WORK TO COMPLETE: Please give back, word for word, only the lines starting at the one containing "C203: 15uF (GND, VCC) -> 15uF (GND, RAMP)" and ending at the one containing "U202: NOT 74LS04" within the material below.

SOURCE DATA:
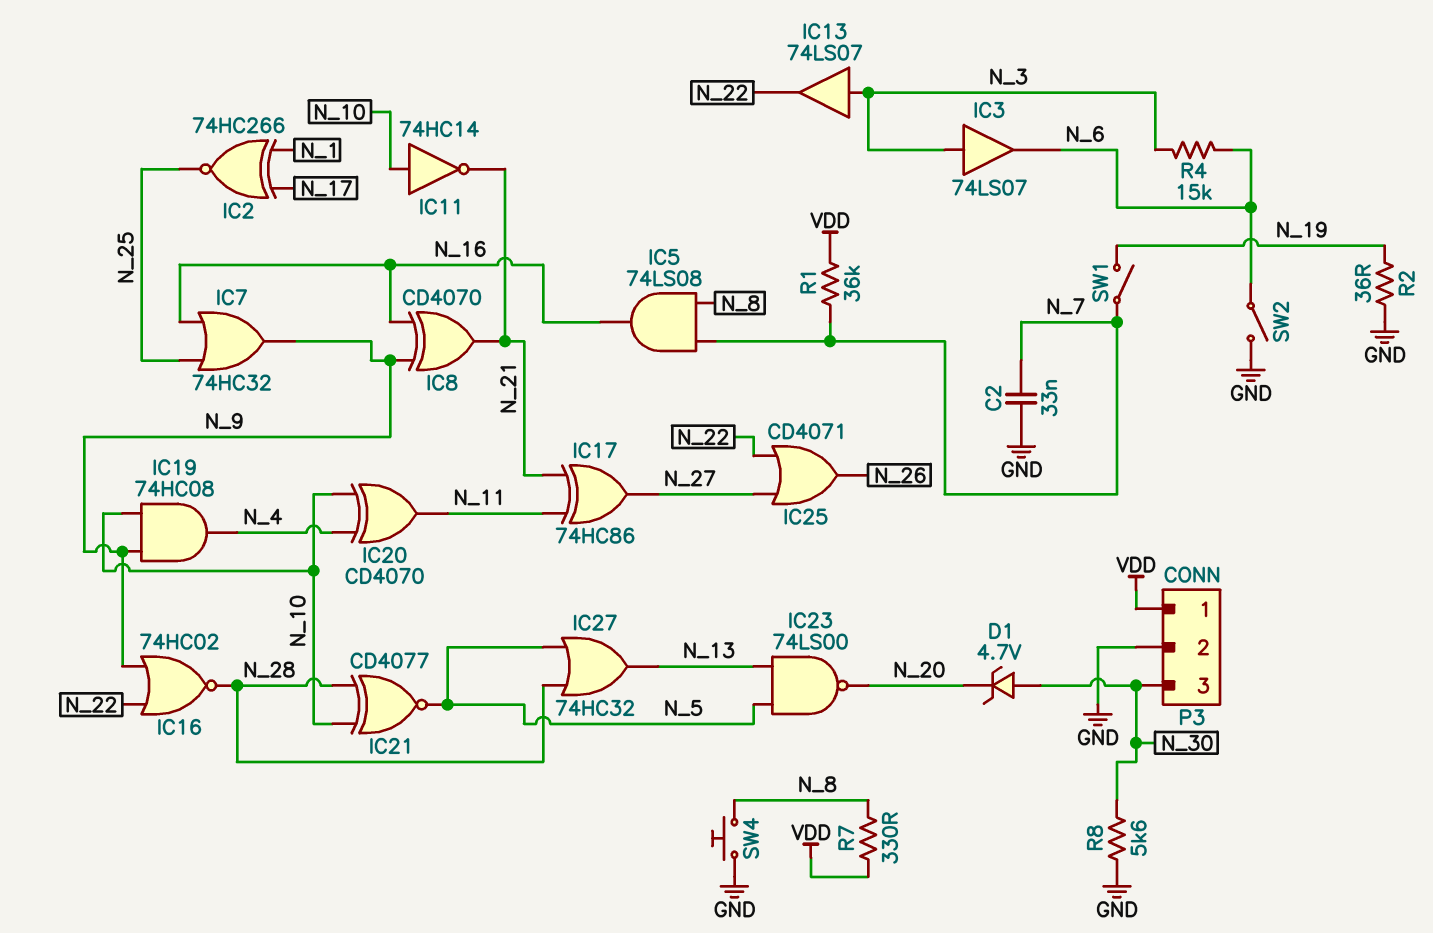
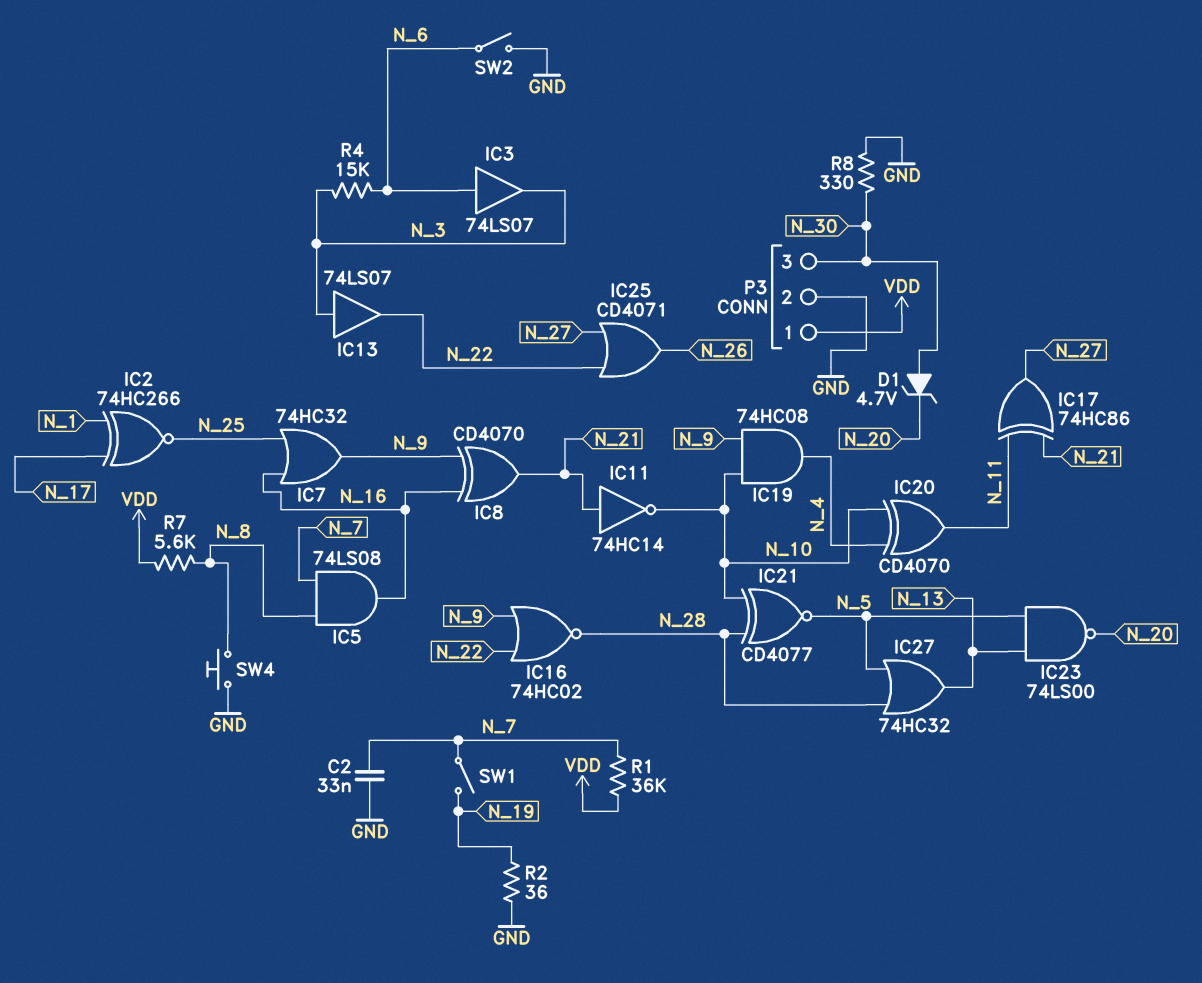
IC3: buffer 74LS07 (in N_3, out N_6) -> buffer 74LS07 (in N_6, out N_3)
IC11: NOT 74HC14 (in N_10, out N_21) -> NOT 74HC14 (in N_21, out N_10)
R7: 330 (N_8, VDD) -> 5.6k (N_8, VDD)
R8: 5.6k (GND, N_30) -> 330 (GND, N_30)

==

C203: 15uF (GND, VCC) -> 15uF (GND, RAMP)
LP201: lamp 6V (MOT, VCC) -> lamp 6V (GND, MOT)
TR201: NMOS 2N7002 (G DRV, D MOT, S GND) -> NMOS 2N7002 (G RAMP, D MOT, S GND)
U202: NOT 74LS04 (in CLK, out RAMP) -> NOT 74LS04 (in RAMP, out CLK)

COMPLETED TASK:
C203: 15uF (GND, VCC) -> 15uF (GND, RAMP)
LP201: lamp 6V (MOT, VCC) -> lamp 6V (GND, MOT)
TR201: NMOS 2N7002 (G DRV, D MOT, S GND) -> NMOS 2N7002 (G RAMP, D MOT, S GND)
U202: NOT 74LS04 (in CLK, out RAMP) -> NOT 74LS04 (in RAMP, out CLK)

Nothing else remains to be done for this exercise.